Collected data:
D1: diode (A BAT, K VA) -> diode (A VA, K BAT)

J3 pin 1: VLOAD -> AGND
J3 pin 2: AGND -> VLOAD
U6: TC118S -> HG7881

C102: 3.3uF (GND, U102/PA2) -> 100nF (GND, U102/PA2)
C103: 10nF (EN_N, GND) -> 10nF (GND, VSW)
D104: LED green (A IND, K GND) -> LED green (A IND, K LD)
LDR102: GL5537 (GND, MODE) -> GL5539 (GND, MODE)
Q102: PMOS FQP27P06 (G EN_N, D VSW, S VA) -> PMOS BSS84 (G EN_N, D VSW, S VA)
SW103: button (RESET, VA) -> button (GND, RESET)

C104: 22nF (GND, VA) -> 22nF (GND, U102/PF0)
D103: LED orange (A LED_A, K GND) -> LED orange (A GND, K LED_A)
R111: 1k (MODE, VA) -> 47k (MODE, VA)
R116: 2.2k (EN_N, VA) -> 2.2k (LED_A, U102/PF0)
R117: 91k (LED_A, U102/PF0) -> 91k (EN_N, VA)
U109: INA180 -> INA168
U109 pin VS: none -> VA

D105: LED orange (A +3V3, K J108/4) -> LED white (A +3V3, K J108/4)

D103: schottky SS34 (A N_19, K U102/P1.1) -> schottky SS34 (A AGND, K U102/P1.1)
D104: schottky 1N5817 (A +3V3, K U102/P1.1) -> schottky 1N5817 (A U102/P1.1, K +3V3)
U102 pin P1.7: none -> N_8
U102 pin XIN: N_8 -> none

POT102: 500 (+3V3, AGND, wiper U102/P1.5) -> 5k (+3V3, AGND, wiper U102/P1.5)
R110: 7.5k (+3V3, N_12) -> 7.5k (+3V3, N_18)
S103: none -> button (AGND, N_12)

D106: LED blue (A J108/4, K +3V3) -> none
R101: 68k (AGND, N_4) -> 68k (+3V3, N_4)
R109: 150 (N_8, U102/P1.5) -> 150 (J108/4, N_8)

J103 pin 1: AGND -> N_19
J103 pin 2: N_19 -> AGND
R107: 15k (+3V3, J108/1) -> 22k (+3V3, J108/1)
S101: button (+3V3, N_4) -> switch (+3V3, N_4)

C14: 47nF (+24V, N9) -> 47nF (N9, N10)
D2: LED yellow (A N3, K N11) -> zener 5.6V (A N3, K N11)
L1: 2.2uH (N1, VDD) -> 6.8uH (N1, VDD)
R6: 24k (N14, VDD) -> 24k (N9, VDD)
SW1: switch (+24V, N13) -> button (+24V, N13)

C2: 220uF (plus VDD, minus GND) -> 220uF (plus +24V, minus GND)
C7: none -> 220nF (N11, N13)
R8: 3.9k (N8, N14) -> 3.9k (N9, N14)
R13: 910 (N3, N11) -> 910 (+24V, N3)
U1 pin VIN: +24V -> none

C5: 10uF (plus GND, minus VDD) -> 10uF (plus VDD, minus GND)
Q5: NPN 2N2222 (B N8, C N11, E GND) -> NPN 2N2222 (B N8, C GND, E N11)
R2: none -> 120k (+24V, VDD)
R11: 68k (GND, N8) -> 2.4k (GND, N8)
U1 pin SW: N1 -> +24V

- _WORK INSTRUCTION_
What is needed is an exact copy of every entry above.

- _REPLY_
D1: diode (A BAT, K VA) -> diode (A VA, K BAT)

J3 pin 1: VLOAD -> AGND
J3 pin 2: AGND -> VLOAD
U6: TC118S -> HG7881

C102: 3.3uF (GND, U102/PA2) -> 100nF (GND, U102/PA2)
C103: 10nF (EN_N, GND) -> 10nF (GND, VSW)
D104: LED green (A IND, K GND) -> LED green (A IND, K LD)
LDR102: GL5537 (GND, MODE) -> GL5539 (GND, MODE)
Q102: PMOS FQP27P06 (G EN_N, D VSW, S VA) -> PMOS BSS84 (G EN_N, D VSW, S VA)
SW103: button (RESET, VA) -> button (GND, RESET)

C104: 22nF (GND, VA) -> 22nF (GND, U102/PF0)
D103: LED orange (A LED_A, K GND) -> LED orange (A GND, K LED_A)
R111: 1k (MODE, VA) -> 47k (MODE, VA)
R116: 2.2k (EN_N, VA) -> 2.2k (LED_A, U102/PF0)
R117: 91k (LED_A, U102/PF0) -> 91k (EN_N, VA)
U109: INA180 -> INA168
U109 pin VS: none -> VA

D105: LED orange (A +3V3, K J108/4) -> LED white (A +3V3, K J108/4)

D103: schottky SS34 (A N_19, K U102/P1.1) -> schottky SS34 (A AGND, K U102/P1.1)
D104: schottky 1N5817 (A +3V3, K U102/P1.1) -> schottky 1N5817 (A U102/P1.1, K +3V3)
U102 pin P1.7: none -> N_8
U102 pin XIN: N_8 -> none

POT102: 500 (+3V3, AGND, wiper U102/P1.5) -> 5k (+3V3, AGND, wiper U102/P1.5)
R110: 7.5k (+3V3, N_12) -> 7.5k (+3V3, N_18)
S103: none -> button (AGND, N_12)

D106: LED blue (A J108/4, K +3V3) -> none
R101: 68k (AGND, N_4) -> 68k (+3V3, N_4)
R109: 150 (N_8, U102/P1.5) -> 150 (J108/4, N_8)

J103 pin 1: AGND -> N_19
J103 pin 2: N_19 -> AGND
R107: 15k (+3V3, J108/1) -> 22k (+3V3, J108/1)
S101: button (+3V3, N_4) -> switch (+3V3, N_4)

C14: 47nF (+24V, N9) -> 47nF (N9, N10)
D2: LED yellow (A N3, K N11) -> zener 5.6V (A N3, K N11)
L1: 2.2uH (N1, VDD) -> 6.8uH (N1, VDD)
R6: 24k (N14, VDD) -> 24k (N9, VDD)
SW1: switch (+24V, N13) -> button (+24V, N13)

C2: 220uF (plus VDD, minus GND) -> 220uF (plus +24V, minus GND)
C7: none -> 220nF (N11, N13)
R8: 3.9k (N8, N14) -> 3.9k (N9, N14)
R13: 910 (N3, N11) -> 910 (+24V, N3)
U1 pin VIN: +24V -> none

C5: 10uF (plus GND, minus VDD) -> 10uF (plus VDD, minus GND)
Q5: NPN 2N2222 (B N8, C N11, E GND) -> NPN 2N2222 (B N8, C GND, E N11)
R2: none -> 120k (+24V, VDD)
R11: 68k (GND, N8) -> 2.4k (GND, N8)
U1 pin SW: N1 -> +24V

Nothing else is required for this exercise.